### WHAT IS REQUIRED
Tally the lines in the listing below: how many contain the word "cross"? Give only the number.

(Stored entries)
┌────────

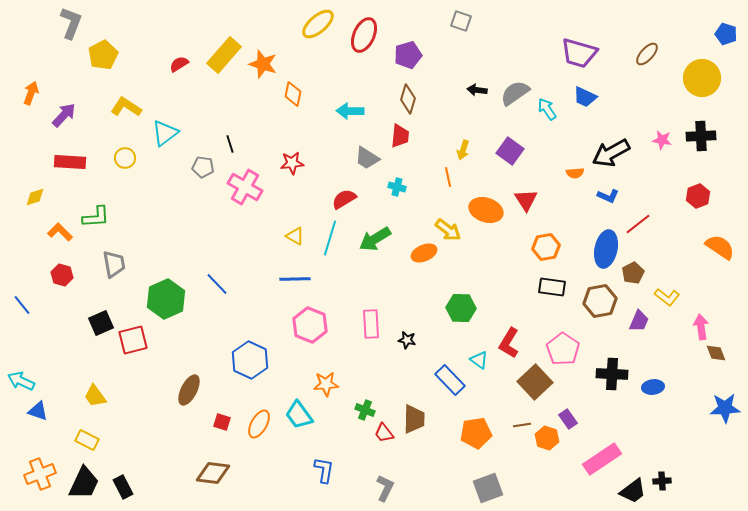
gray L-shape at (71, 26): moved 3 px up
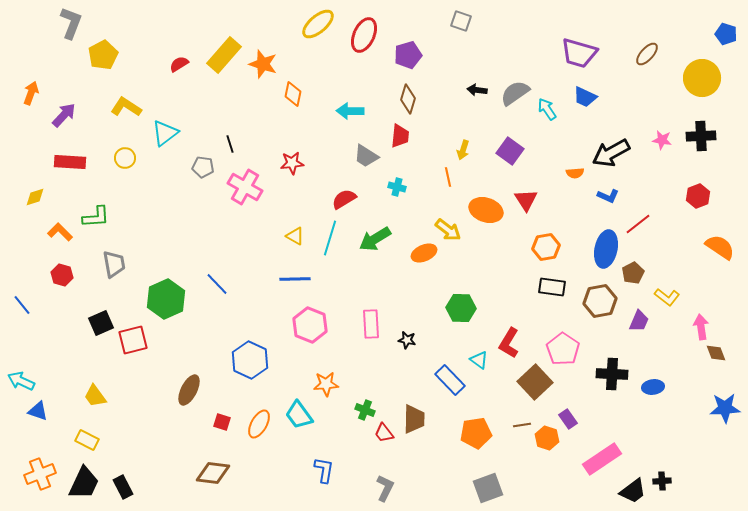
gray trapezoid at (367, 158): moved 1 px left, 2 px up
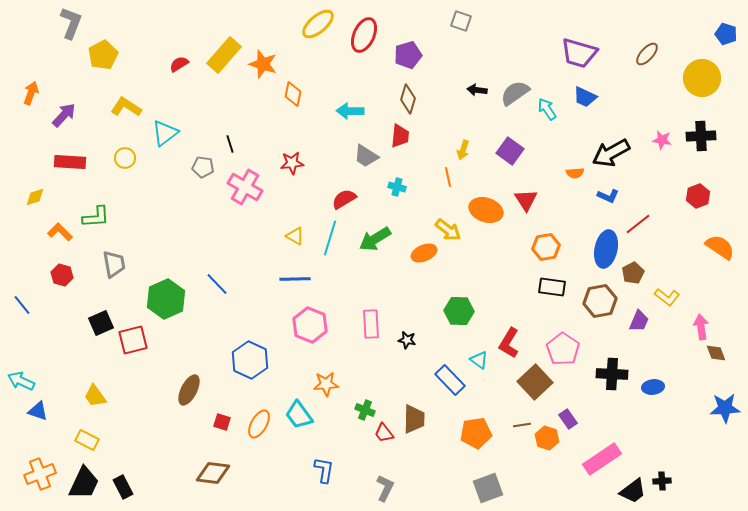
green hexagon at (461, 308): moved 2 px left, 3 px down
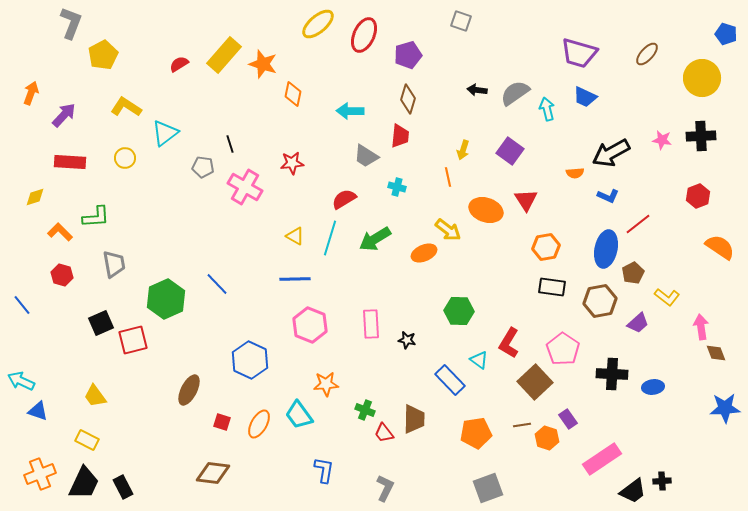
cyan arrow at (547, 109): rotated 20 degrees clockwise
purple trapezoid at (639, 321): moved 1 px left, 2 px down; rotated 25 degrees clockwise
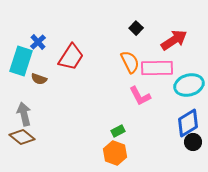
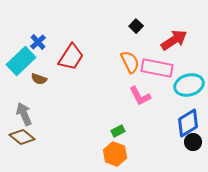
black square: moved 2 px up
cyan rectangle: rotated 28 degrees clockwise
pink rectangle: rotated 12 degrees clockwise
gray arrow: rotated 10 degrees counterclockwise
orange hexagon: moved 1 px down
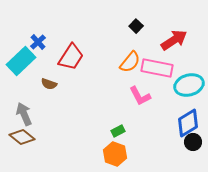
orange semicircle: rotated 65 degrees clockwise
brown semicircle: moved 10 px right, 5 px down
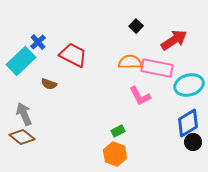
red trapezoid: moved 2 px right, 2 px up; rotated 96 degrees counterclockwise
orange semicircle: rotated 130 degrees counterclockwise
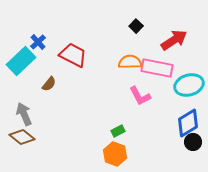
brown semicircle: rotated 70 degrees counterclockwise
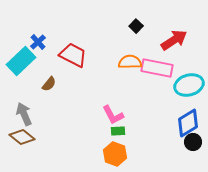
pink L-shape: moved 27 px left, 19 px down
green rectangle: rotated 24 degrees clockwise
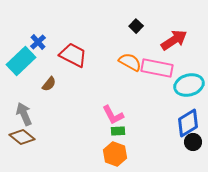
orange semicircle: rotated 30 degrees clockwise
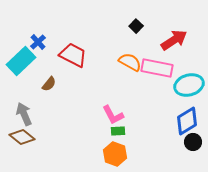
blue diamond: moved 1 px left, 2 px up
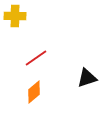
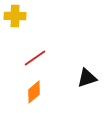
red line: moved 1 px left
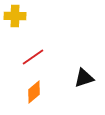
red line: moved 2 px left, 1 px up
black triangle: moved 3 px left
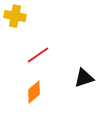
yellow cross: rotated 10 degrees clockwise
red line: moved 5 px right, 2 px up
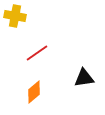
red line: moved 1 px left, 2 px up
black triangle: rotated 10 degrees clockwise
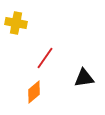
yellow cross: moved 1 px right, 7 px down
red line: moved 8 px right, 5 px down; rotated 20 degrees counterclockwise
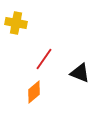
red line: moved 1 px left, 1 px down
black triangle: moved 4 px left, 5 px up; rotated 30 degrees clockwise
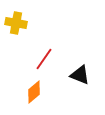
black triangle: moved 2 px down
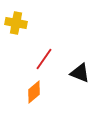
black triangle: moved 2 px up
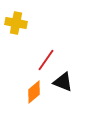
red line: moved 2 px right, 1 px down
black triangle: moved 17 px left, 9 px down
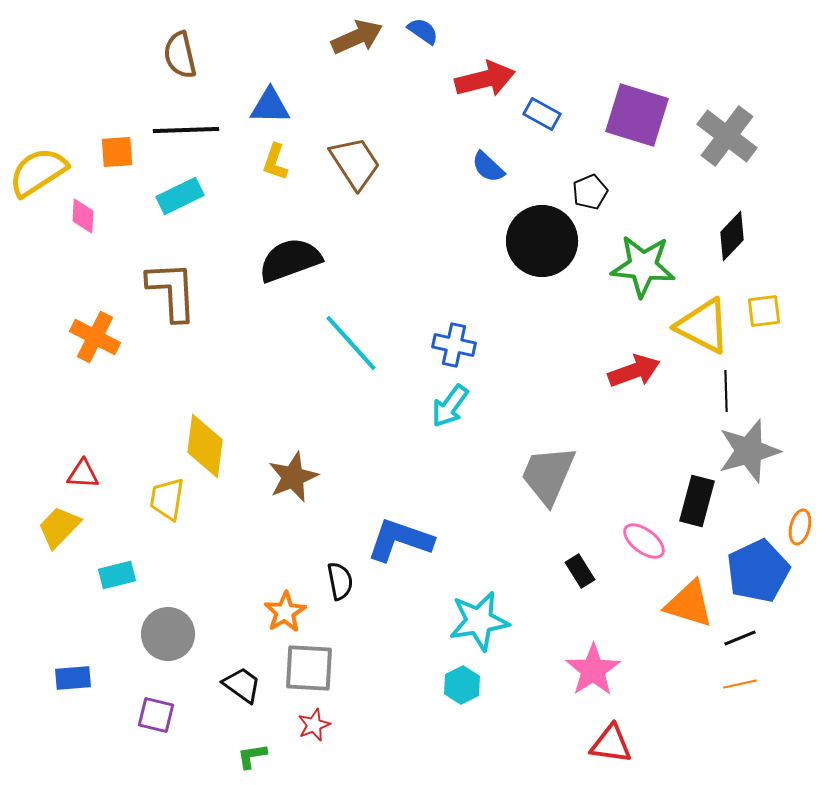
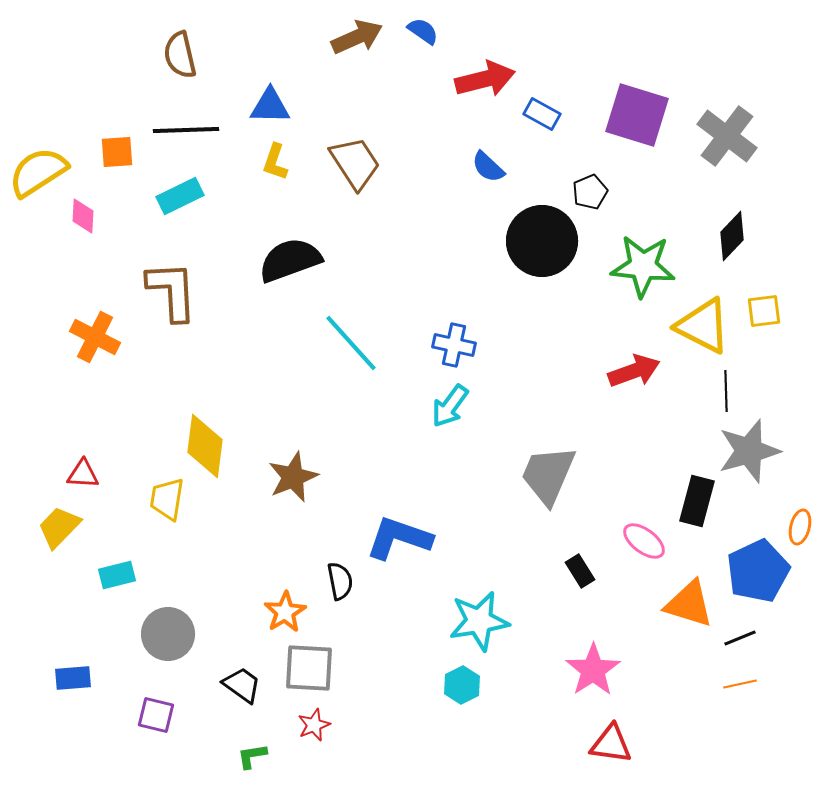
blue L-shape at (400, 540): moved 1 px left, 2 px up
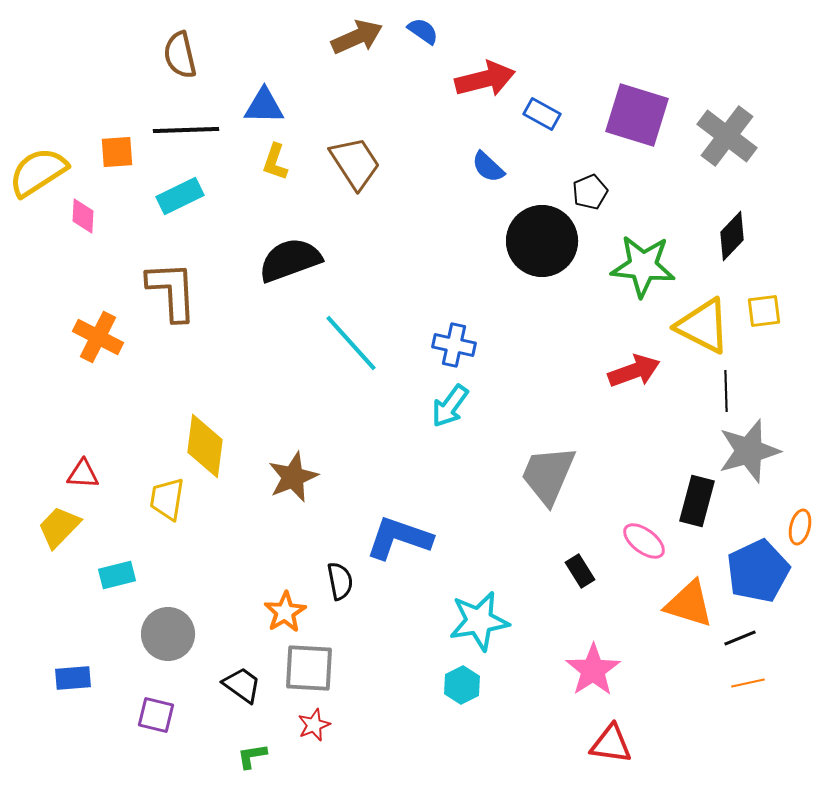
blue triangle at (270, 106): moved 6 px left
orange cross at (95, 337): moved 3 px right
orange line at (740, 684): moved 8 px right, 1 px up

└────────

### REPLY
3